■ Requirements
Convert everything from the start of the records down to and including the line containing "road 2 (secondary): [(491,432),(396,511)]" into a JSON list of strings, one per line, with blank lines and pictures left out.

>> START Data for the task

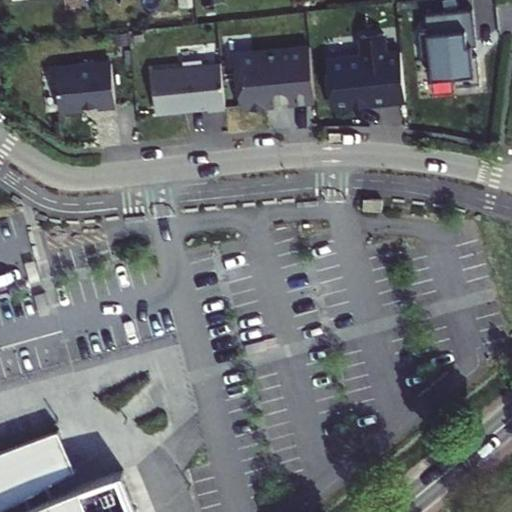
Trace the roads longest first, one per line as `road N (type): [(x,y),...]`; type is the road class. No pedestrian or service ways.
road 1 (residential): [(0,141),(70,181),(317,154),(418,159),(511,181)]
road 2 (secondary): [(491,432),(396,511)]
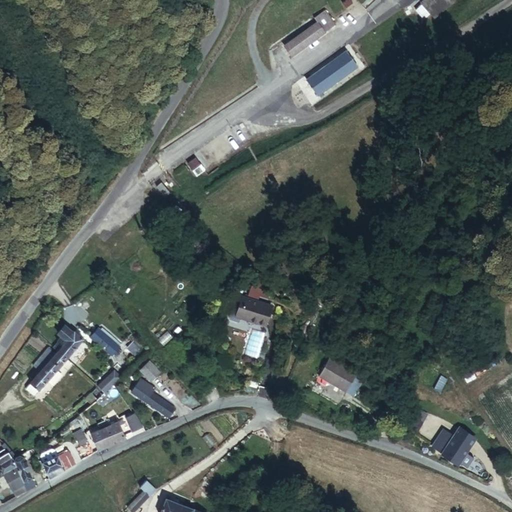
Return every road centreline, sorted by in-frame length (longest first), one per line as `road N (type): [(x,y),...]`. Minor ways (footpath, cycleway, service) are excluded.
road 1 (unclassified): [(0,511),(229,401),(395,448),(511,505)]
road 2 (unclassified): [(0,351),(122,187),(219,23),(222,0)]
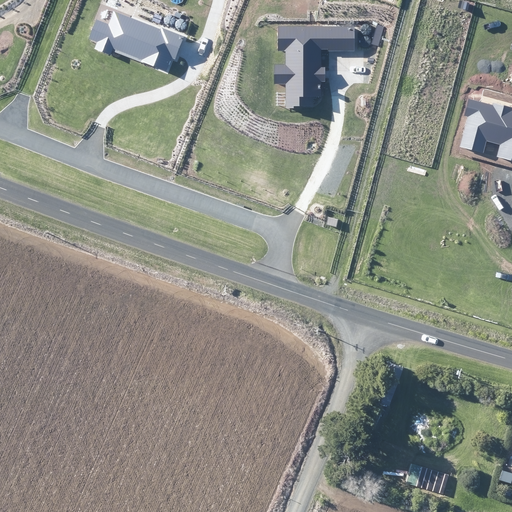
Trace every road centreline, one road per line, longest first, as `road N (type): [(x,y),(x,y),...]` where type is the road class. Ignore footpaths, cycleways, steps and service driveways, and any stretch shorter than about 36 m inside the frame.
road 1 (unclassified): [(279,232),(0,129)]
road 2 (unclassified): [(263,281),(0,185)]
road 3 (unclassified): [(299,511),(366,315)]
road 4 (unclassified): [(511,359),(366,315)]
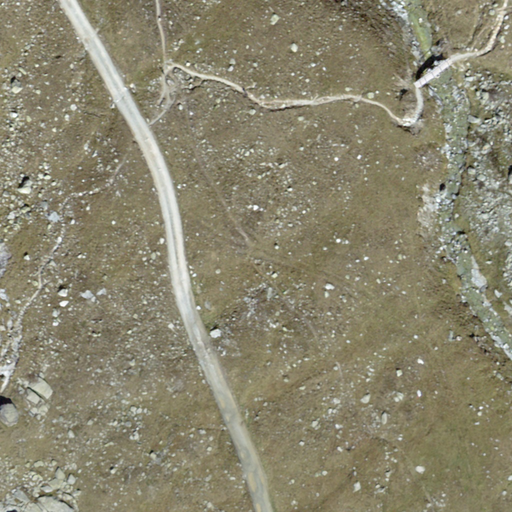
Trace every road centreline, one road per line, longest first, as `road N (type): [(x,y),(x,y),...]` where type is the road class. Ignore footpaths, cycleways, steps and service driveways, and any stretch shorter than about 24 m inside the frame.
road 1 (track): [(141,131),(171,218),(183,295),(265,511)]
road 2 (track): [(71,0),(141,131)]
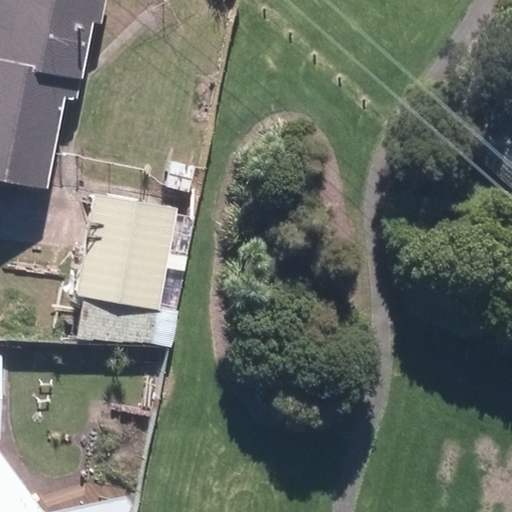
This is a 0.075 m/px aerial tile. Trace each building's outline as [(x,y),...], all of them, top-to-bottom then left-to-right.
[(0,0),(0,176),(43,186),(64,92),(75,95),(91,15),(100,17),(103,0),(0,0)] [(511,68),(442,150),(511,209),(511,68)] [(79,327),(170,345),(177,311),(158,308),(176,206),(96,190),(77,292),(86,293),(79,327)] [(0,333),(11,334),(12,311),(0,310),(0,333)] [(0,511),(46,511),(0,449),(0,511)]
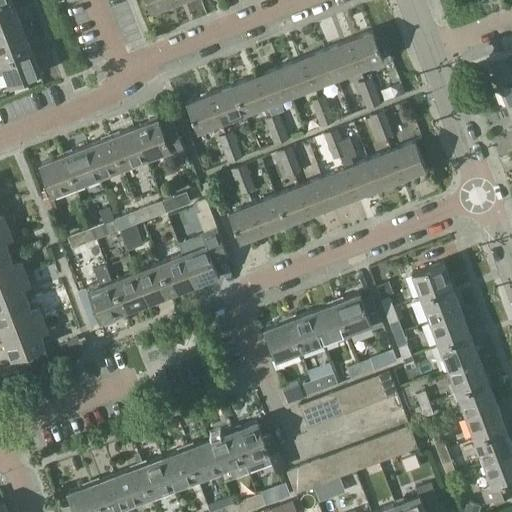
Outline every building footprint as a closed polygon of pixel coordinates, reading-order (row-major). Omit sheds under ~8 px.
[(147,0),(152,10),(176,1),(175,0),(147,0)] [(0,34),(23,25),(14,2),(0,7),(0,34)] [(0,58),(1,61),(32,49),(23,25),(0,34),(0,58)] [(350,38),(361,66),(384,57),(373,28),(350,38)] [(337,75),(361,66),(350,38),(327,47),(337,75)] [(511,46),(490,55),(499,78),(511,73),(511,46)] [(314,84),(337,75),(327,47),(303,56),(314,84)] [(32,49),(1,61),(0,61),(0,74),(6,73),(10,85),(41,73),(32,49)] [(290,94),(314,84),(303,56),(279,65),(290,94)] [(268,102),(290,94),(279,65),(257,74),(268,102)] [(511,73),(499,78),(503,89),(499,90),(504,102),(508,101),(511,99),(511,73)] [(245,111),(268,102),(257,74),(234,83),(245,111)] [(363,94),(376,89),(371,76),(358,81),(363,94)] [(220,121),(245,111),(234,83),(209,92),(220,121)] [(376,89),(363,94),(368,107),(381,102),(376,89)] [(197,130),(220,121),(209,92),(186,101),(197,130)] [(311,99),(316,112),(330,107),(325,94),(311,99)] [(321,125),(328,122),(335,119),(330,107),(316,112),(321,125)] [(376,127),(383,124),(389,122),(384,109),(371,113),(376,127)] [(269,130),(277,127),(285,124),(280,112),(264,117),(269,130)] [(135,126),(146,157),(169,148),(173,157),(187,152),(174,119),(161,124),(158,117),(135,126)] [(380,140),(388,137),(393,135),(389,122),(383,124),(376,127),(380,140)] [(274,144),(282,141),(290,138),(285,124),(277,127),(269,130),(274,144)] [(123,166),(146,157),(135,126),(111,135),(123,166)] [(329,144),(342,139),(338,127),(325,132),(329,144)] [(225,147),(238,142),(233,129),(220,134),(225,147)] [(99,175),(123,166),(111,135),(87,144),(99,175)] [(342,139),(329,144),(336,162),(357,154),(350,136),(342,139)] [(392,148),(403,176),(427,167),(416,138),(392,148)] [(238,142),(225,147),(230,160),(243,155),(238,142)] [(63,153),(75,184),(99,175),(87,144),(63,153)] [(277,150),(282,163),(297,158),(292,144),(277,150)] [(378,186),(403,176),(392,148),(368,157),(378,186)] [(52,193),(75,184),(63,153),(40,162),(52,193)] [(349,157),(343,159),(345,166),(356,194),(378,186),(368,157),(352,163),(349,157)] [(287,176),(295,173),(302,171),(297,158),(282,163),(287,176)] [(237,181),(244,178),(251,175),(245,162),(232,167),(237,181)] [(332,204),(356,194),(345,166),(321,175),(332,204)] [(243,194),(249,191),(256,189),(251,175),(244,178),(237,181),(243,194)] [(309,212),(332,204),(321,175),(298,184),(309,212)] [(286,221),(309,212),(298,184),(276,193),(286,221)] [(174,195),(179,205),(190,201),(186,190),(174,195)] [(253,202),(264,230),(286,221),(276,193),(253,202)] [(167,210),(179,205),(174,195),(163,199),(167,210)] [(155,215),(167,210),(163,199),(151,204),(155,215)] [(240,240),(264,230),(253,202),(229,211),(240,240)] [(111,204),(99,209),(104,222),(108,233),(120,228),(116,218),(111,204)] [(143,219),(155,215),(151,204),(139,209),(143,219)] [(132,224),(143,219),(139,209),(128,213),(132,224)] [(0,225),(8,222),(4,212),(0,213),(0,225)] [(120,228),(132,224),(128,213),(116,218),(120,228)] [(0,252),(10,249),(6,239),(14,236),(8,222),(0,225),(0,252)] [(96,237),(108,233),(104,222),(91,227),(96,237)] [(193,235),(179,241),(183,252),(195,283),(218,274),(214,263),(230,257),(218,226),(193,235)] [(84,242),(96,237),(91,227),(80,231),(84,242)] [(72,246),(84,242),(80,231),(68,236),(72,246)] [(0,277),(26,267),(22,258),(14,261),(10,249),(0,252),(0,277)] [(171,292),(195,283),(183,252),(159,261),(171,292)] [(422,296),(453,284),(443,259),(412,271),(422,296)] [(136,270),(148,301),(171,292),(159,261),(136,270)] [(112,279),(113,279),(106,262),(95,267),(100,281),(87,286),(100,319),(124,310),(112,279)] [(0,277),(0,305),(27,295),(24,286),(32,283),(26,267),(0,277)] [(112,279),(124,310),(148,301),(136,270),(113,279),(112,279)] [(382,296),(393,292),(389,281),(378,285),(382,296)] [(431,320),(462,308),(453,284),(422,296),(431,320)] [(335,300),(347,331),(371,322),(373,328),(385,324),(373,294),(363,297),(360,291),(335,300)] [(0,326),(2,332),(44,316),(40,305),(32,308),(27,295),(0,305),(0,326)] [(386,310),(395,306),(390,295),(381,298),(386,310)] [(324,340),(347,331),(335,300),(313,309),(324,340)] [(395,306),(386,310),(390,321),(399,318),(395,306)] [(439,343),(471,331),(462,308),(431,320),(439,343)] [(300,349),(324,340),(313,309),(288,318),(300,349)] [(44,316),(2,332),(12,358),(14,357),(19,370),(49,358),(44,345),(46,345),(42,334),(50,331),(44,316)] [(276,358),(300,349),(288,318),(264,327),(276,358)] [(448,366),(480,355),(471,331),(439,343),(448,366)] [(403,356),(412,353),(408,342),(399,345),(403,356)] [(412,353),(403,356),(408,368),(417,365),(412,353)] [(457,390),(489,378),(480,355),(448,366),(457,390)] [(359,361),(363,373),(375,368),(371,357),(359,361)] [(352,377),(363,373),(359,361),(348,365),(352,377)] [(378,372),(387,395),(398,390),(389,368),(378,372)] [(323,375),(328,386),(339,382),(335,370),(323,375)] [(375,399),(387,395),(378,372),(367,377),(375,399)] [(311,379),(315,391),(328,386),(323,375),(311,379)] [(364,403),(375,399),(367,377),(356,381),(364,403)] [(466,413),(498,401),(489,378),(457,390),(466,413)] [(305,395),(315,391),(311,379),(300,383),(305,395)] [(353,408),(364,403),(356,381),(344,385),(353,408)] [(300,383),(286,389),(290,400),(305,395),(300,383)] [(342,412),(353,408),(344,385),(333,390),(342,412)] [(421,404),(430,400),(426,389),(416,392),(421,404)] [(331,416),(342,412),(333,390),(322,394),(331,416)] [(319,420),(331,416),(322,394),(311,398),(319,420)] [(308,425),(319,420),(311,398),(300,402),(308,425)] [(430,400),(421,404),(425,416),(435,412),(430,400)] [(475,437),(506,425),(498,401),(466,413),(475,437)] [(257,420),(234,429),(245,460),(249,471),(273,462),(275,469),(279,468),(286,465),(273,430),(263,434),(257,420)] [(399,427),(407,449),(418,445),(410,423),(399,427)] [(484,461),(511,450),(511,439),(506,425),(475,437),(484,461)] [(396,453),(407,449),(399,427),(387,431),(396,453)] [(234,429),(210,437),(222,468),(236,463),(240,475),(249,471),(245,460),(234,429)] [(385,457),(396,453),(387,431),(376,436),(385,457)] [(373,462),(385,457),(376,436),(365,440),(373,462)] [(435,440),(439,451),(448,447),(444,436),(435,440)] [(197,478),(222,468),(210,437),(186,447),(197,478)] [(362,466),(373,462),(365,440),(353,444),(362,466)] [(343,448),(351,470),(362,466),(353,444),(343,448)] [(174,487),(197,478),(186,447),(162,455),(174,487)] [(439,451),(443,463),(452,459),(448,447),(439,451)] [(340,474),(351,470),(343,448),(332,453),(340,474)] [(511,450),(484,461),(493,484),(483,488),(487,501),(511,491),(511,450)] [(329,479),(340,474),(332,453),(320,457),(329,479)] [(151,495),(174,487),(162,455),(139,464),(151,495)] [(318,483),(329,479),(320,457),(309,461),(318,483)] [(298,466),(306,487),(318,483),(309,461),(298,466)] [(128,504),(151,495),(139,464),(116,473),(128,504)] [(295,492),(296,491),(306,487),(298,466),(287,470),(295,492)] [(103,511),(106,511),(128,504),(116,473),(92,482),(103,511)] [(395,501),(399,511),(441,511),(443,511),(431,479),(416,485),(419,493),(395,501)] [(332,494),(327,481),(314,485),(319,499),(332,494)] [(103,511),(92,482),(68,491),(72,502),(63,506),(65,511),(103,511)] [(250,496),(254,508),(266,503),(262,492),(250,496)] [(241,511),(242,511),(254,508),(250,496),(238,501),(241,511)] [(465,511),(466,511),(477,511),(481,504),(468,500),(465,511)] [(226,505),(228,511),(241,511),(238,501),(226,505)] [(370,511),(399,511),(395,501),(370,511)]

>> END Data for the task

■ Finished exercise
[
  "Trace the roads longest first, one per line as `road N (type): [(x,y),...]`; type is the road class. No pedestrian or service ways.",
  "road 1 (residential): [(0,141),(70,181),(317,154),(418,159),(511,181)]",
  "road 2 (secondary): [(491,432),(396,511)]"
]